= PROBLEM TO WORK ON =
The required output consists solely of the lines from the line containing "JOY pin SW: A4 -> D3" through the end of the records, copied exactly.

________________________________________

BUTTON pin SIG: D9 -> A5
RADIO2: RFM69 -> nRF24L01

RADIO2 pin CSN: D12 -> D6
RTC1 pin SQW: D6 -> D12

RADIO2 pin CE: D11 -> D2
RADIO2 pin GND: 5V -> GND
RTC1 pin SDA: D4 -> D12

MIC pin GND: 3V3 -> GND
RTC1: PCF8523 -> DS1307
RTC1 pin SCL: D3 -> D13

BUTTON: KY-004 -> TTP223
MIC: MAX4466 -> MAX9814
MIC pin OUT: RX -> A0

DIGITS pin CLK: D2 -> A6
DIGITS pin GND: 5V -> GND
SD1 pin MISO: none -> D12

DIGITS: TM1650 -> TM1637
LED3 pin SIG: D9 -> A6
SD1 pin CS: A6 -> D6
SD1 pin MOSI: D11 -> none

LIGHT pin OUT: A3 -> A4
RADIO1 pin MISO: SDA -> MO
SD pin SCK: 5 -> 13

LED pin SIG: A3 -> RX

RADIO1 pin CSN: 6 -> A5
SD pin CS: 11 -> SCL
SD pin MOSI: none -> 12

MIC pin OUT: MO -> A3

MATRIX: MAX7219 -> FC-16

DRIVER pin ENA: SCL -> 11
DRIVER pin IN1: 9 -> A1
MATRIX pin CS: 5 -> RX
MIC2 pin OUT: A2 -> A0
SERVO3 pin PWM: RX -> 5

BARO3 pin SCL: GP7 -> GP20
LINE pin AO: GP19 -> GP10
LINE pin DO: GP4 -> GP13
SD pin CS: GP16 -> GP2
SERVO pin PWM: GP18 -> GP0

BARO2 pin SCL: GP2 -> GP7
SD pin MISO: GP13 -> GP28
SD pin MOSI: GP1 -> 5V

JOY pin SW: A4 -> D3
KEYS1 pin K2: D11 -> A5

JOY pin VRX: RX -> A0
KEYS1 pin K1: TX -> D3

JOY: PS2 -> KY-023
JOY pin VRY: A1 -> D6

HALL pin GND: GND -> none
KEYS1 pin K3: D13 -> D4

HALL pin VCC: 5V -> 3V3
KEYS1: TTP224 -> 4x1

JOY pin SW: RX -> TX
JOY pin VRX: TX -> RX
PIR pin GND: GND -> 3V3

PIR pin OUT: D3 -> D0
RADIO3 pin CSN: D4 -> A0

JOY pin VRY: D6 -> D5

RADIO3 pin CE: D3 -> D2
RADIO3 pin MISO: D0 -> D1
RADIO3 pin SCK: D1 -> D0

________________________________________

= RESULT =
JOY pin SW: A4 -> D3
KEYS1 pin K2: D11 -> A5

JOY pin VRX: RX -> A0
KEYS1 pin K1: TX -> D3

JOY: PS2 -> KY-023
JOY pin VRY: A1 -> D6

HALL pin GND: GND -> none
KEYS1 pin K3: D13 -> D4

HALL pin VCC: 5V -> 3V3
KEYS1: TTP224 -> 4x1

JOY pin SW: RX -> TX
JOY pin VRX: TX -> RX
PIR pin GND: GND -> 3V3

PIR pin OUT: D3 -> D0
RADIO3 pin CSN: D4 -> A0

JOY pin VRY: D6 -> D5

RADIO3 pin CE: D3 -> D2
RADIO3 pin MISO: D0 -> D1
RADIO3 pin SCK: D1 -> D0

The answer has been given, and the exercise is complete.